**Exercise directions:** The answer must consist of every line from the entries below that contains the word "toothbrush".

[Excerpts from a dataset]
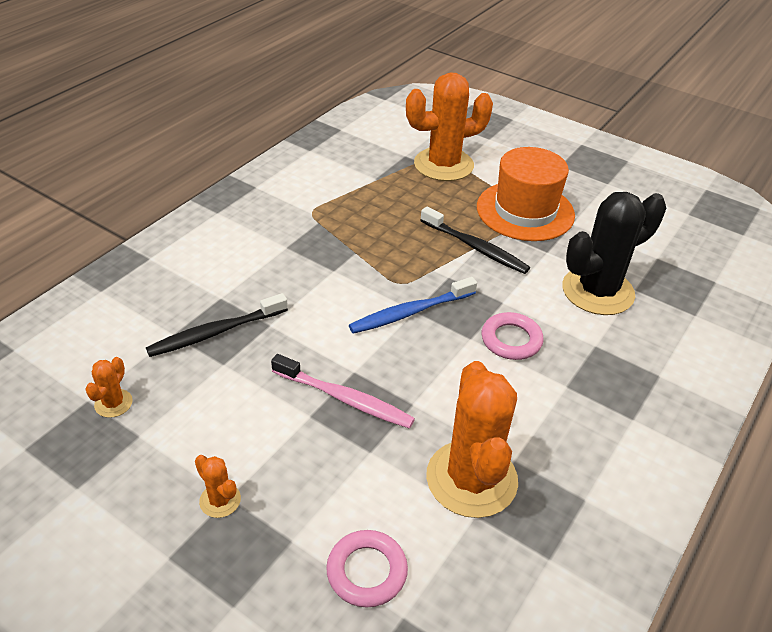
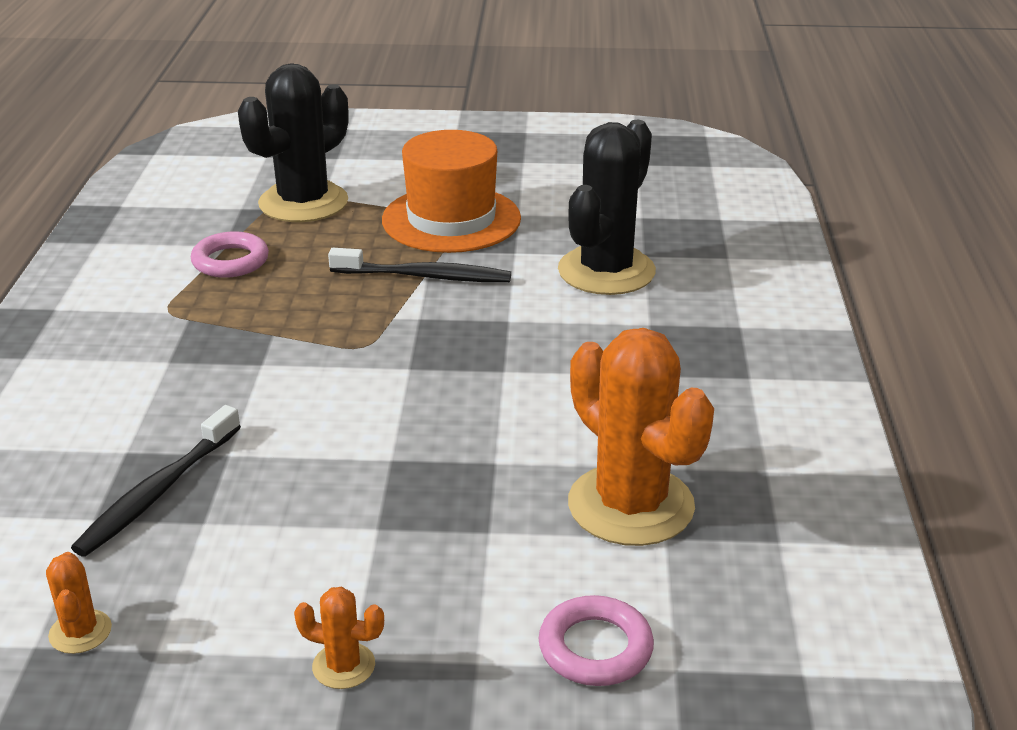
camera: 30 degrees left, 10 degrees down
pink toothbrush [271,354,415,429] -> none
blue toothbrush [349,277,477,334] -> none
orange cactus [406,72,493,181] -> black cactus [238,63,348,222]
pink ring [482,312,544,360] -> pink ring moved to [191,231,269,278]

**Solution to this problem:**
pink toothbrush [271,354,415,429] -> none
blue toothbrush [349,277,477,334] -> none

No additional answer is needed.